RECORDS PROVIDED:
******

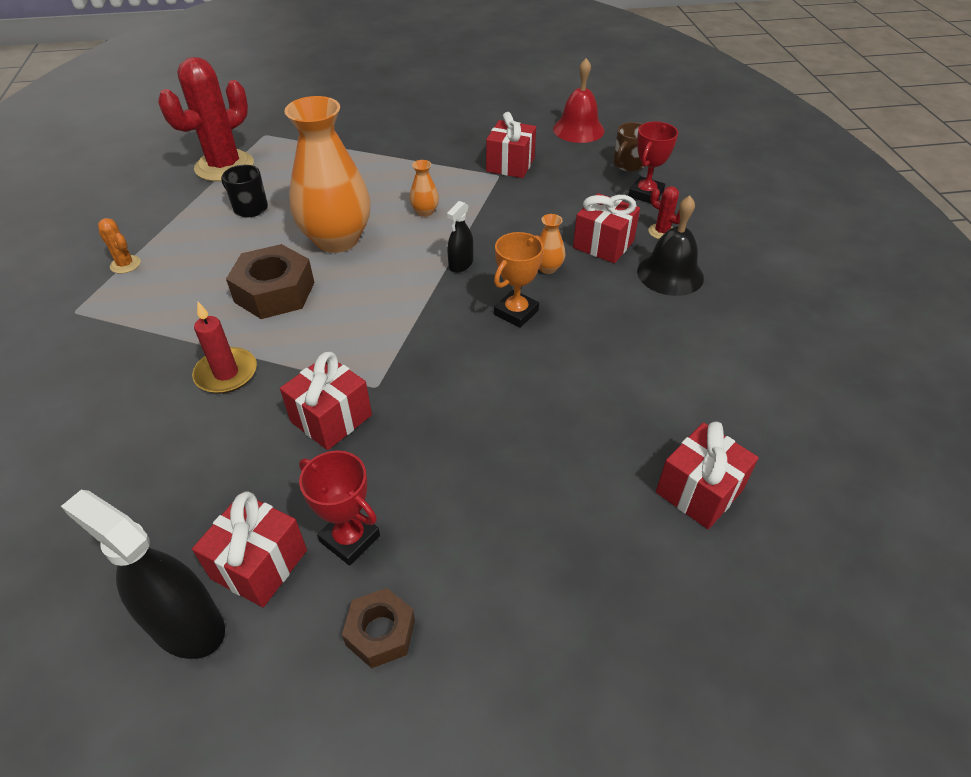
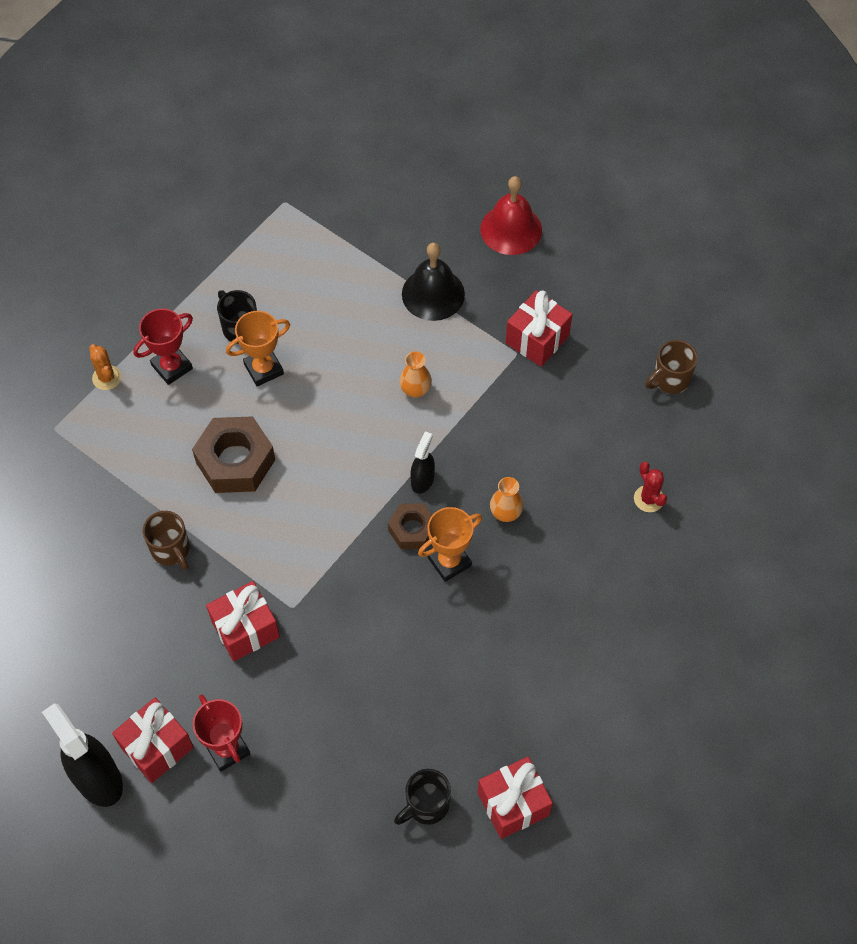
camera: 20 degrees right, 15 degrees up
(224, 166) = (229, 248): red cactus -> none
(226, 373) = (171, 550): red candle -> brown mug
(281, 228) = (263, 369): none -> orange trophy
(337, 239) = (313, 405): orange vase -> none
(380, 632) = (226, 831): brown nut -> brown nut (412, 530)
(461, 264) = (422, 480): black spray bottle -> black spray bottle turned 150 degrees clockwise
(578, 129) = (644, 298): red bell -> red bell (511, 229)
(603, 244) = (578, 497): red gift -> none
(608, 523) = (426, 805): none -> black mug
(646, 194) = (663, 435): red trophy -> red trophy (172, 367)
(670, 274) = (623, 561): black bell -> black bell (433, 294)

******

Read each line of the material, and wherever the word "trophy" turns up, copy that line.

(281, 228) = (263, 369): none -> orange trophy
(646, 194) = (663, 435): red trophy -> red trophy (172, 367)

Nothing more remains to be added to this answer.